Collection entries
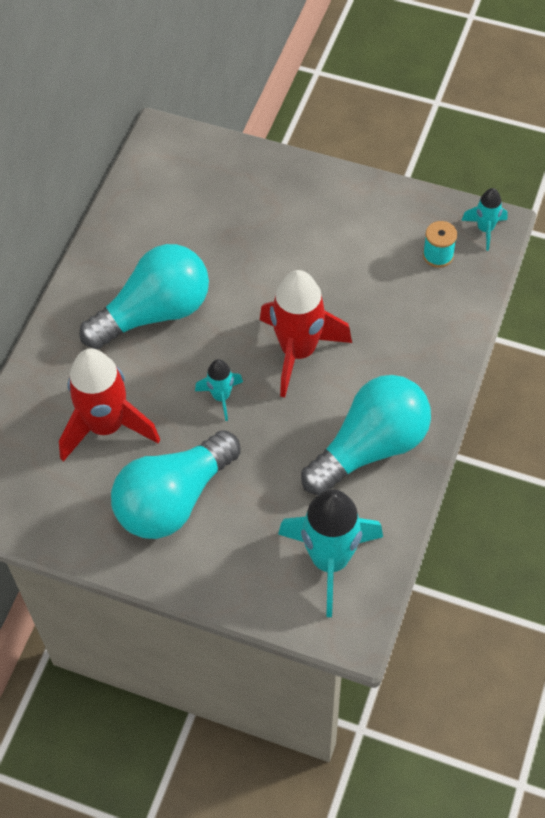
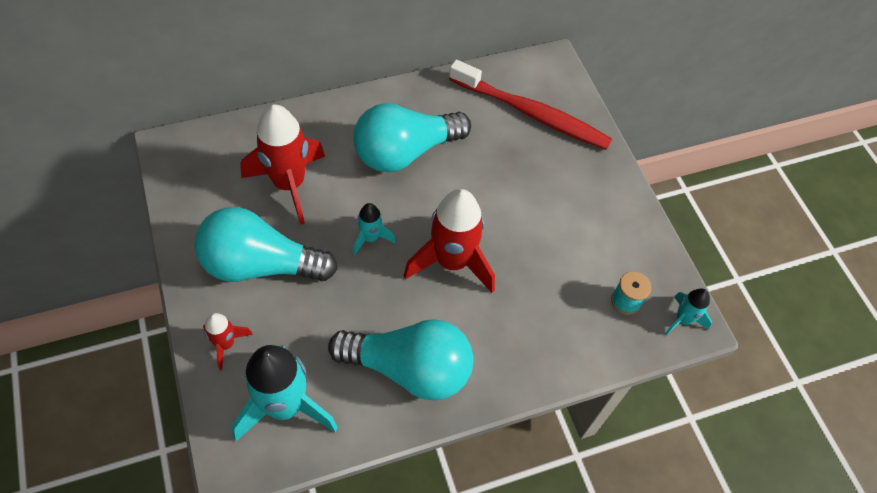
camera: 45 degrees right, 0 degrees up
turquoise light bulb [79,244,209,349] -> turquoise light bulb turned 135 degrees clockwise [353,103,471,172]
none -> red rocket [203,313,253,370]
none -> red toothbrush [449,60,612,150]

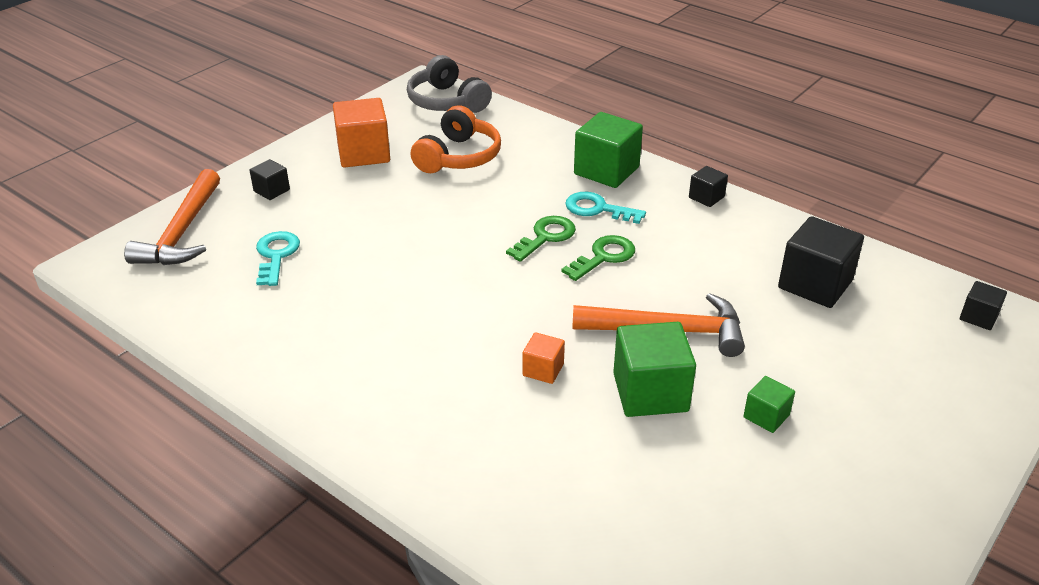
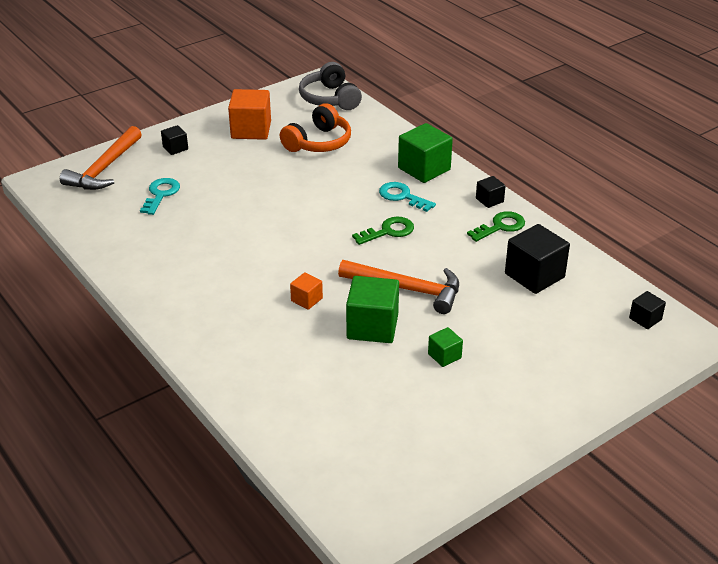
camera: 15 degrees right, 0 degrees up
green key [506,216,576,262] -> green key moved to [467,211,525,242]

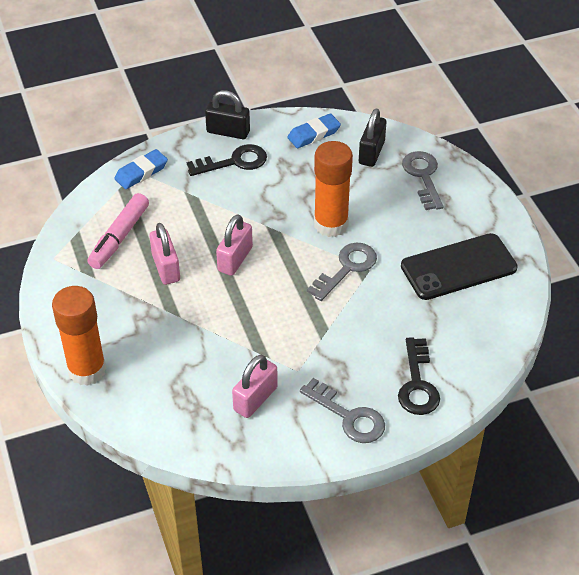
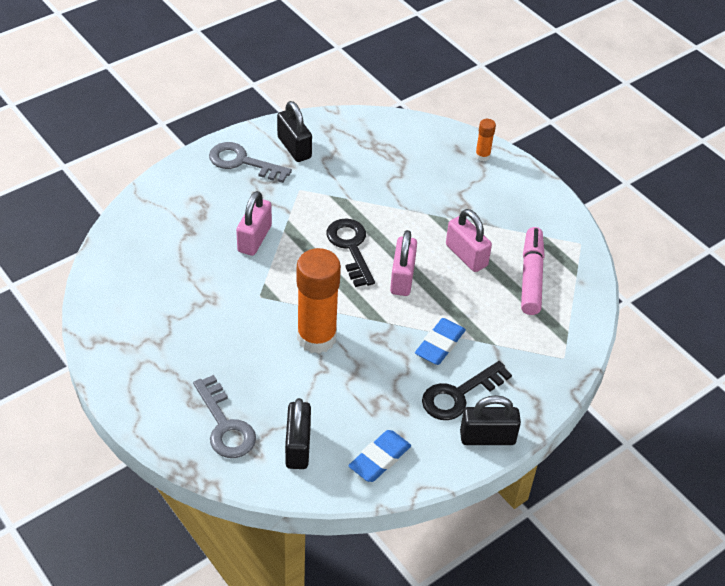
camera: 160 degrees right, 0 degrees up
orange glue stick [52,286,106,386] -> orange glue stick [475,119,496,161], size x0.44
blue eraser [114,149,168,189] -> blue eraser moved to [415,318,466,365]
pink padlock [232,355,278,418] -> pink padlock moved to [236,191,272,256]
grey key [307,243,377,301] -> none
black key [398,337,440,415] -> black key moved to [327,218,375,287]
black phone [401,233,518,300] -> none
none -> black padlock [277,101,312,162]

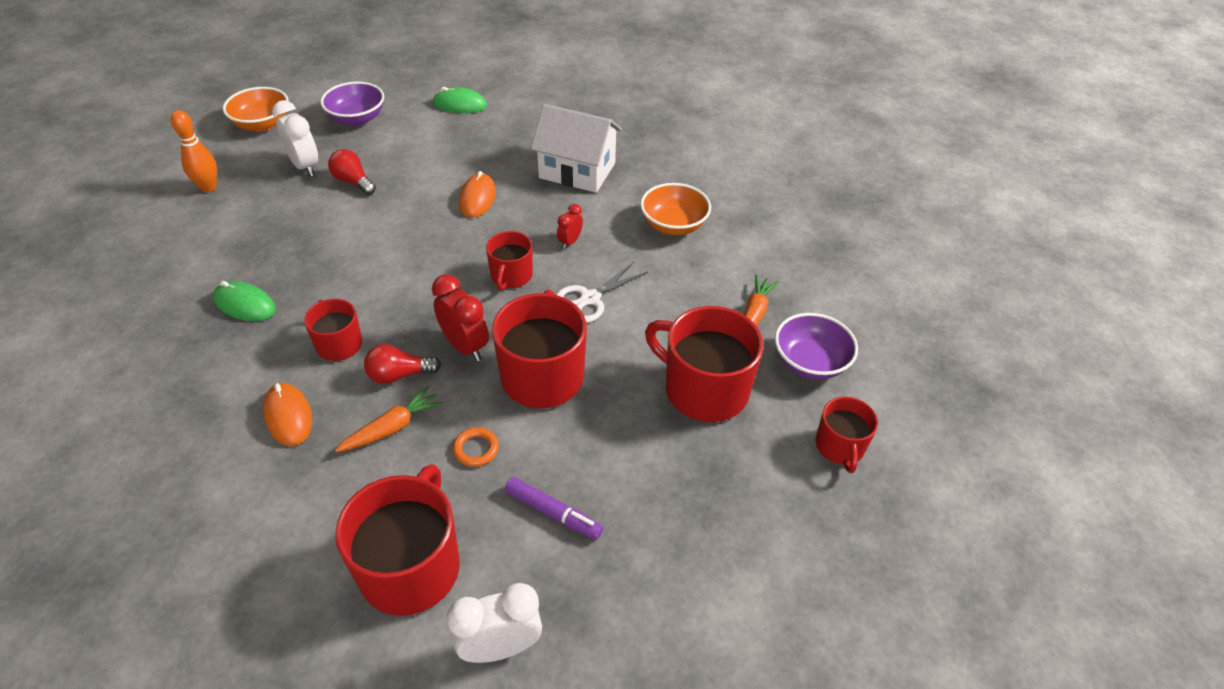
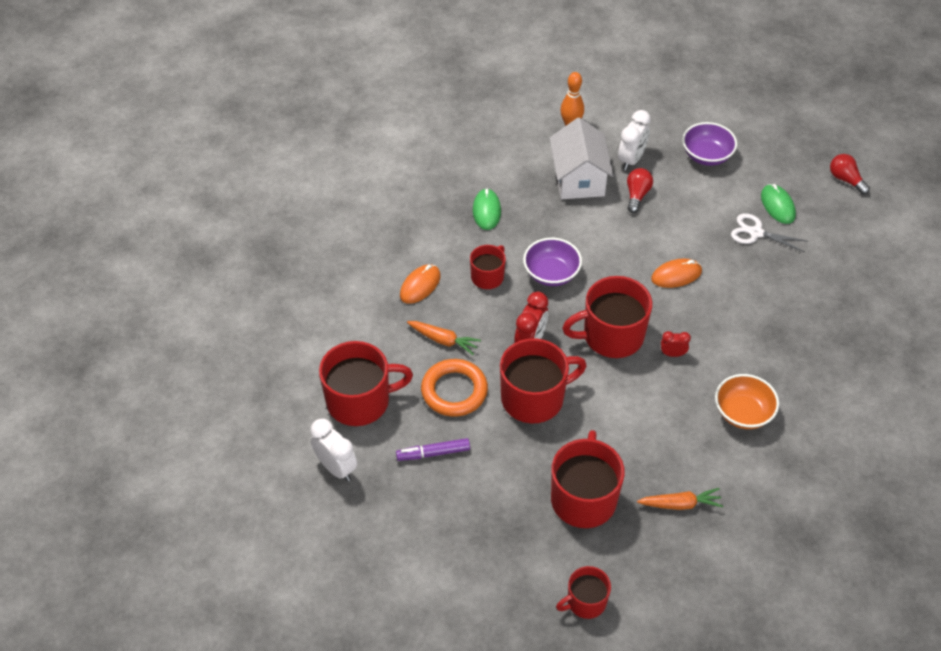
camera: 65 degrees right, 5 degrees up
orange bowl [223,87,289,132] -> none
red light bulb [364,344,441,384] -> red light bulb moved to [830,154,870,195]
orange ring [453,427,499,467] -> orange ring [421,359,488,417], size x2.10
red mug [486,231,533,291] -> red mug [562,276,652,358], size x1.77
purple marker [505,477,603,540] -> purple marker turned 75 degrees clockwise [396,438,470,461]
white house [531,104,622,193] -> white house moved to [549,118,614,199]
white scissors [556,262,648,323] -> white scissors moved to [731,213,807,252]
purple bowl [775,313,858,380] -> purple bowl moved to [523,238,582,286]

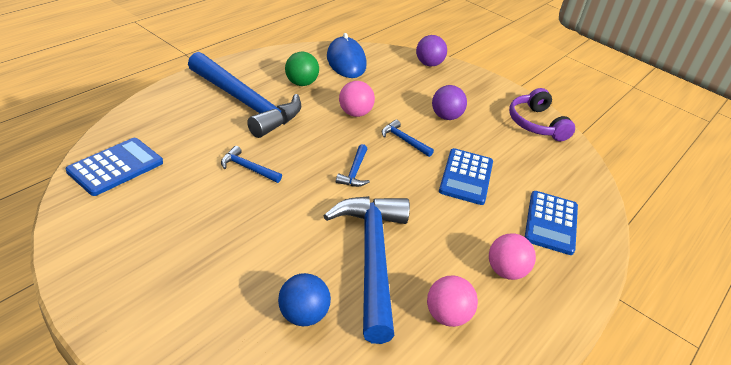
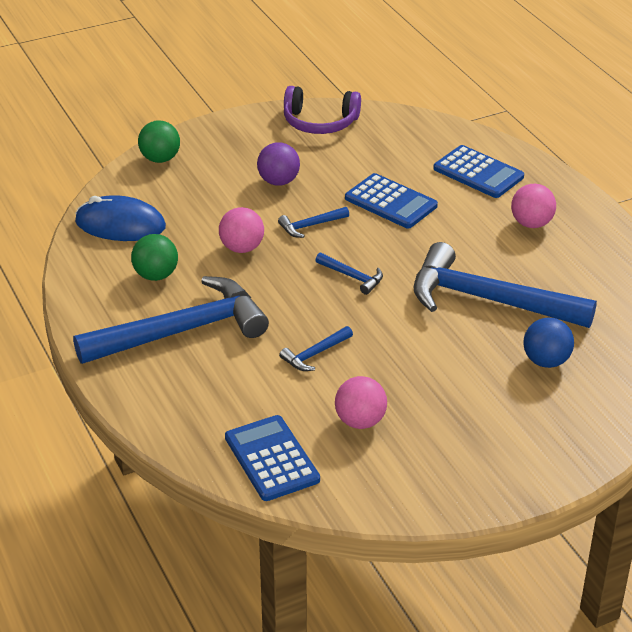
camera: 60 degrees left, 0 degrees up
purple ball [416,35,447,66] -> green ball [138,120,180,163]
pink ball [427,276,478,327] -> pink ball moved to [335,376,387,429]

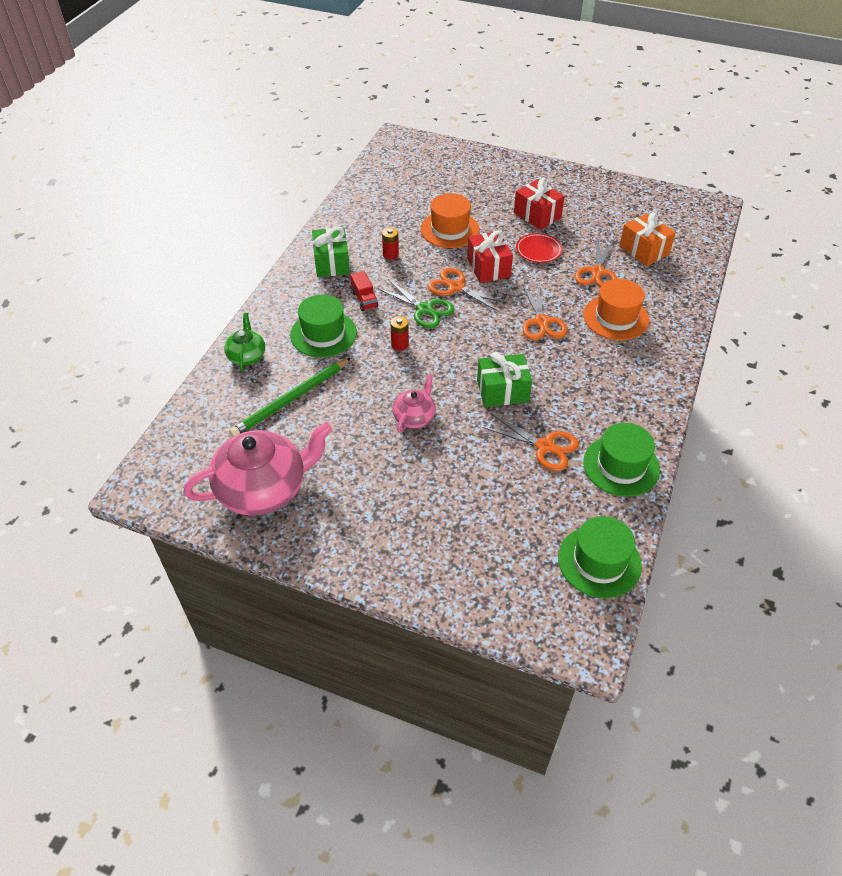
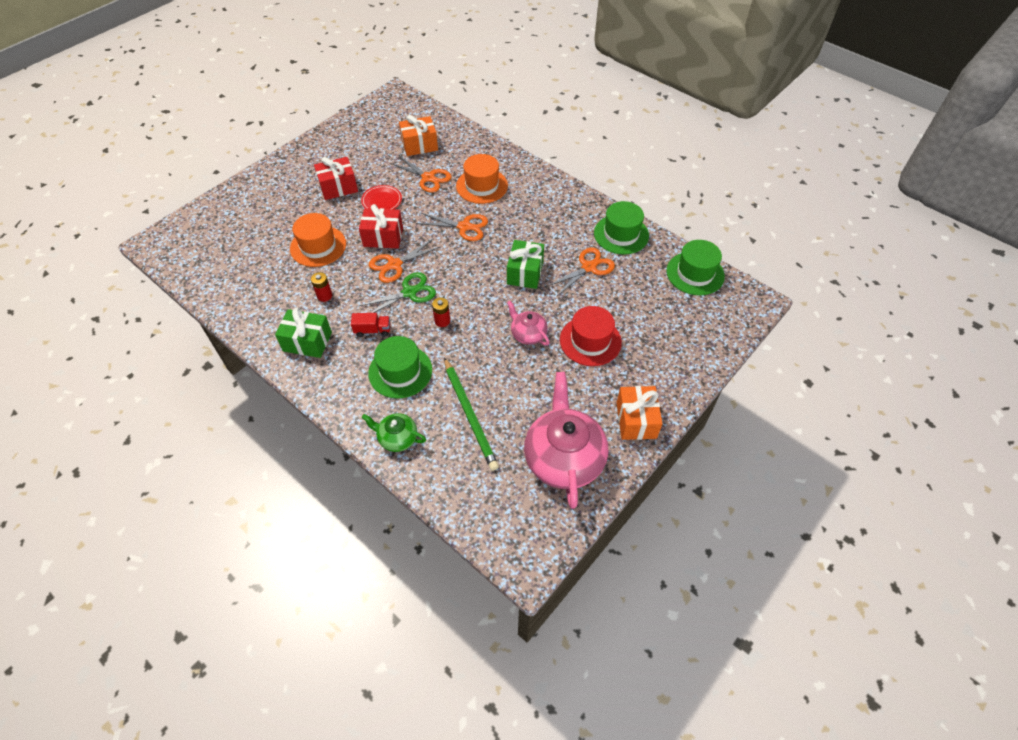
camera: 70 degrees left, 5 degrees up
none -> red hat [560,306,622,366]
none -> orange gift [616,386,663,440]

* ABOUT THIS EXERCISE: Where pictures appear, drop them, and reproduce exactly only the lines running from the beginning of the data to the line that contains "camera: 160 degrees right, 0 degrees up", inclusive.

* EXERCISE SOLUTION:
camera: 45 degrees right, 0 degrees up
turquoise light bulb [79,244,209,349] -> turquoise light bulb turned 135 degrees clockwise [353,103,471,172]
none -> red rocket [203,313,253,370]
none -> red toothbrush [449,60,612,150]

camera: 15 degrees right, 0 degrees up
green key [506,216,576,262] -> green key moved to [467,211,525,242]

camera: 160 degrees right, 0 degrees up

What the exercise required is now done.